The input section start
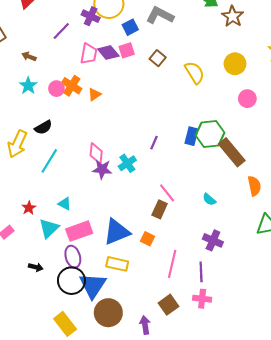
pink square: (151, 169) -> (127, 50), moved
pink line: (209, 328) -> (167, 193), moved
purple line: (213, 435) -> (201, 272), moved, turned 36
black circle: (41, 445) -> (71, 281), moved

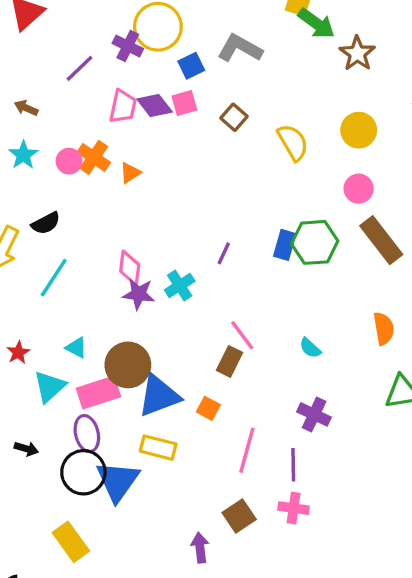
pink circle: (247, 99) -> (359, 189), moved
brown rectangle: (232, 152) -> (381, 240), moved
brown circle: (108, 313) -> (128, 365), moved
The input section end
The input section start
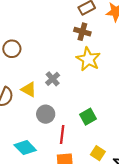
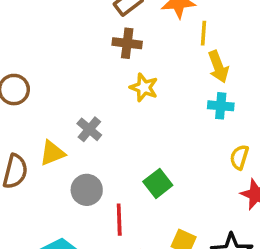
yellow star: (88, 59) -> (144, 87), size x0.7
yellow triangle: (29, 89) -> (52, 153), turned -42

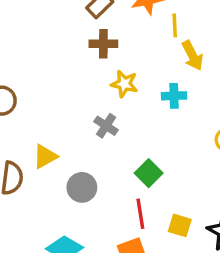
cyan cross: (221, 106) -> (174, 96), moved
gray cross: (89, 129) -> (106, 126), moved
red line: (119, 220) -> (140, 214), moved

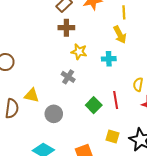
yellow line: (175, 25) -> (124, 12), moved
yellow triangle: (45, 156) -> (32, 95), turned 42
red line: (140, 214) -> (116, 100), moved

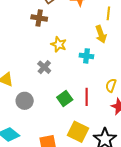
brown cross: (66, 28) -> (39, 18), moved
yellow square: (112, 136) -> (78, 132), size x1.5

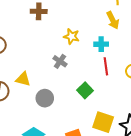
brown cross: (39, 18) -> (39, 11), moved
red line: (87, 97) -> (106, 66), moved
The input section end
# [Exercise description]
Count every line of the records that holds "square". State the number, nothing else.

# [Answer area]
2